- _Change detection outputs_

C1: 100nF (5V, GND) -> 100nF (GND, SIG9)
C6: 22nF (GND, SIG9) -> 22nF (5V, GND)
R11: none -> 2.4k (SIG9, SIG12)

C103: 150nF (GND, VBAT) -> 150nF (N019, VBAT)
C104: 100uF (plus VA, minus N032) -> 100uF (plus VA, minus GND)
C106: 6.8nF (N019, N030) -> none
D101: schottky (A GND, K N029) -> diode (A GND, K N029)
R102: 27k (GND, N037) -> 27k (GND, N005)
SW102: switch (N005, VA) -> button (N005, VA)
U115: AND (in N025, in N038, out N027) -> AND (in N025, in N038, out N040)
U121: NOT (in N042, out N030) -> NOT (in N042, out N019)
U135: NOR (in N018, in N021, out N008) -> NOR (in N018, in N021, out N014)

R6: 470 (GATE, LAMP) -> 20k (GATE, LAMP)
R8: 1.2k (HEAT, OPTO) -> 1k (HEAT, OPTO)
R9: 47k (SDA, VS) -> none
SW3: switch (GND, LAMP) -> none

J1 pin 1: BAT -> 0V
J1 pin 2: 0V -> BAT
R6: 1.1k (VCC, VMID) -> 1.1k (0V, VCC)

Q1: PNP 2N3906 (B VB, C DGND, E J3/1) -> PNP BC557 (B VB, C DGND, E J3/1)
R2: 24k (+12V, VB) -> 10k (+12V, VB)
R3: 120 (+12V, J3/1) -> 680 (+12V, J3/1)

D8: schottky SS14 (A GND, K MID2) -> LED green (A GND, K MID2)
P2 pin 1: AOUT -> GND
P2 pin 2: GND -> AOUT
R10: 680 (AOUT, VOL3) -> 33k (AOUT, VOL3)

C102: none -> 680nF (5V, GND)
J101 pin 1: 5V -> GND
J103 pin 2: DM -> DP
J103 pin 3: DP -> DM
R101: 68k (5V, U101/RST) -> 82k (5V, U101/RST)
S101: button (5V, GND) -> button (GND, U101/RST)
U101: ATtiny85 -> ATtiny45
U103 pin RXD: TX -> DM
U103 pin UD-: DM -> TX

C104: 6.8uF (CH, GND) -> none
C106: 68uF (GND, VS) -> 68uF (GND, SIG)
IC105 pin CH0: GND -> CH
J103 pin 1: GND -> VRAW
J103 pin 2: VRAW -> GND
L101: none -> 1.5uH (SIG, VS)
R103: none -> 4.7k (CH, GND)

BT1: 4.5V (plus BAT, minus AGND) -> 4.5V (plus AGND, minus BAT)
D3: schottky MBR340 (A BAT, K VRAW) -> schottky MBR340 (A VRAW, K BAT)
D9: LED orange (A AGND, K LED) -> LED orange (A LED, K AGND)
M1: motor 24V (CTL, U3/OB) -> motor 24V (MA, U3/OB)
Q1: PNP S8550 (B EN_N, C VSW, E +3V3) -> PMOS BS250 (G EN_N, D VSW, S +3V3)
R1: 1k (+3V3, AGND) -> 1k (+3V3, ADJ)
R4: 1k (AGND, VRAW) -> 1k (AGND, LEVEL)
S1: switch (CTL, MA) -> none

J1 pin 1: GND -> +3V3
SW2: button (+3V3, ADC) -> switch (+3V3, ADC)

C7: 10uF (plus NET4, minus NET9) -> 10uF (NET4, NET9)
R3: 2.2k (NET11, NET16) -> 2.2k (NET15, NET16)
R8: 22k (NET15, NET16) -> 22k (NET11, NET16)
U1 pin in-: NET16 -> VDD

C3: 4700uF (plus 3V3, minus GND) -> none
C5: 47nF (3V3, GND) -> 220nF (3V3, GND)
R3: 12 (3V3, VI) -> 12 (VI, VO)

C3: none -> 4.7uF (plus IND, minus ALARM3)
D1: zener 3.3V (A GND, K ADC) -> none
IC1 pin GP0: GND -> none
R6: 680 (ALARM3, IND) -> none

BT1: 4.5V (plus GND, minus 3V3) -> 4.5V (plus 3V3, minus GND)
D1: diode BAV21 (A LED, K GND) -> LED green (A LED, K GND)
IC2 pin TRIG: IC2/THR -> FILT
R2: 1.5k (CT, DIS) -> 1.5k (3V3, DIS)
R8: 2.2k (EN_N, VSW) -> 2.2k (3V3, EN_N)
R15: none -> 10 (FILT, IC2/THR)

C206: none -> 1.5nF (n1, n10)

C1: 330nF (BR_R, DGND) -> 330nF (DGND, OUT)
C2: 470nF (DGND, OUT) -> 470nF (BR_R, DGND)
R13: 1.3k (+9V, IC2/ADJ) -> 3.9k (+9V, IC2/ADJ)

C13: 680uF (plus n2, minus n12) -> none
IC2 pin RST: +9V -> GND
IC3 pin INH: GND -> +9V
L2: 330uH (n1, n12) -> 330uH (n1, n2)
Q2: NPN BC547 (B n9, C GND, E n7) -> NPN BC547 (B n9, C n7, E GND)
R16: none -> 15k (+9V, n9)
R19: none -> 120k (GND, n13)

- _TASK OBJECTIVE_
Among the entries above, find the line with "D101: schottky (A" and the line with "R9: 47k (SDA, VS) -> none"; give again exactly these two lines and all lines between them.

- _SOLVED PROBLEM_
D101: schottky (A GND, K N029) -> diode (A GND, K N029)
R102: 27k (GND, N037) -> 27k (GND, N005)
SW102: switch (N005, VA) -> button (N005, VA)
U115: AND (in N025, in N038, out N027) -> AND (in N025, in N038, out N040)
U121: NOT (in N042, out N030) -> NOT (in N042, out N019)
U135: NOR (in N018, in N021, out N008) -> NOR (in N018, in N021, out N014)

R6: 470 (GATE, LAMP) -> 20k (GATE, LAMP)
R8: 1.2k (HEAT, OPTO) -> 1k (HEAT, OPTO)
R9: 47k (SDA, VS) -> none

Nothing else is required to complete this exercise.